**Exercise description:**
Among the lines below, copy each one in which "blue" appears.

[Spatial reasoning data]
-=-=-=-=-

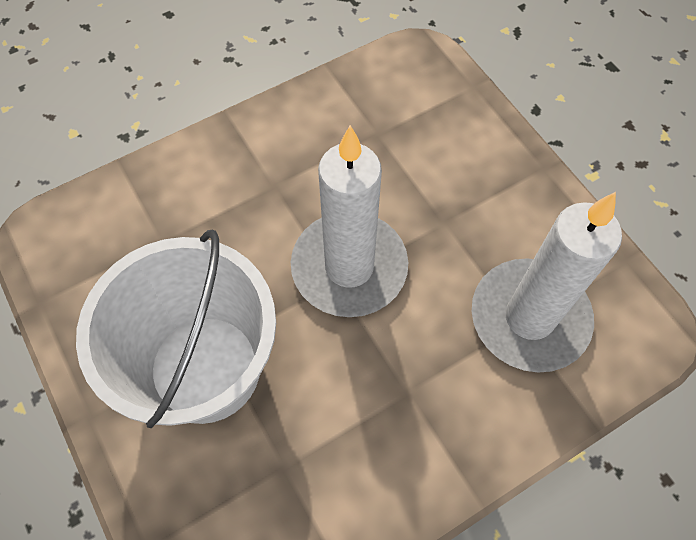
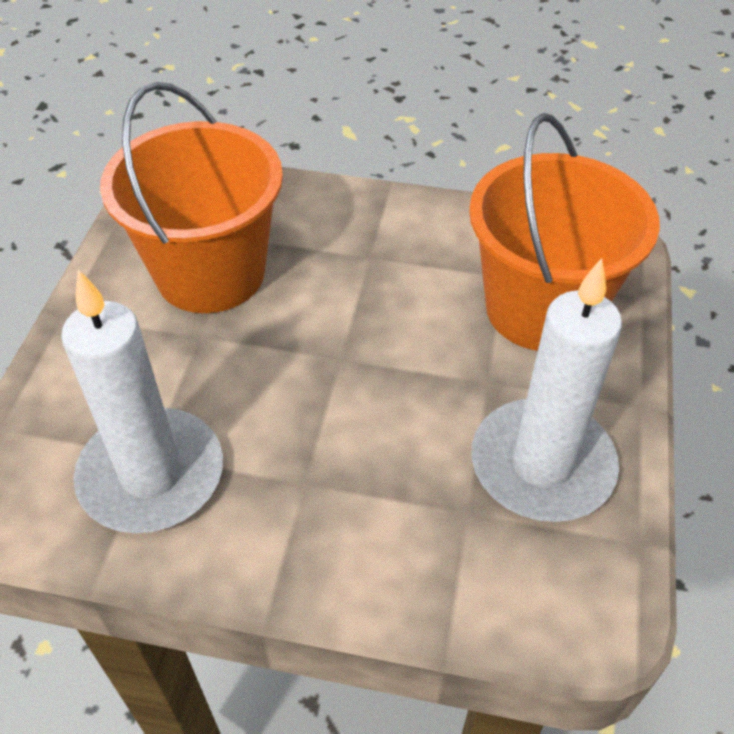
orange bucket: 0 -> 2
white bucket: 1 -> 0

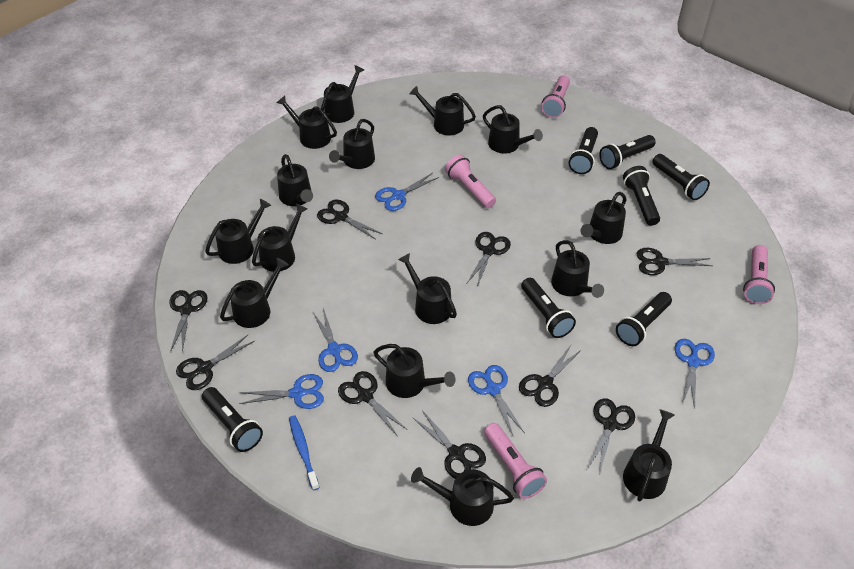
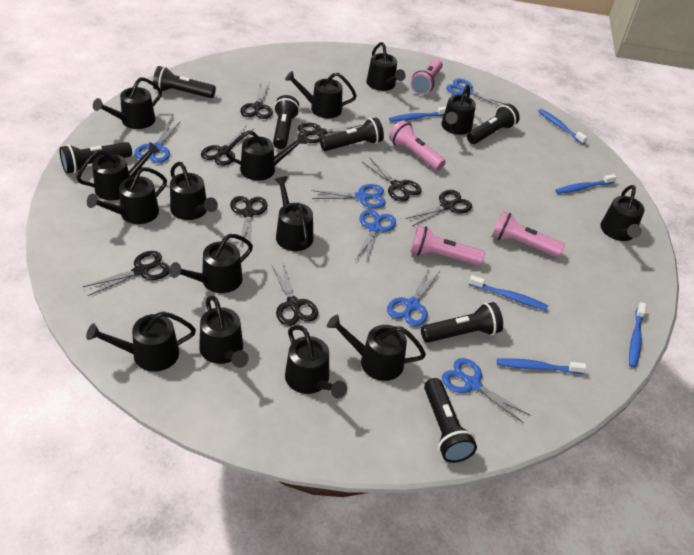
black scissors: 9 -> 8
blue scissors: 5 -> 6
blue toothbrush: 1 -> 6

-=-=-=-=-

**Exercise response:**
blue scissors: 5 -> 6
blue toothbrush: 1 -> 6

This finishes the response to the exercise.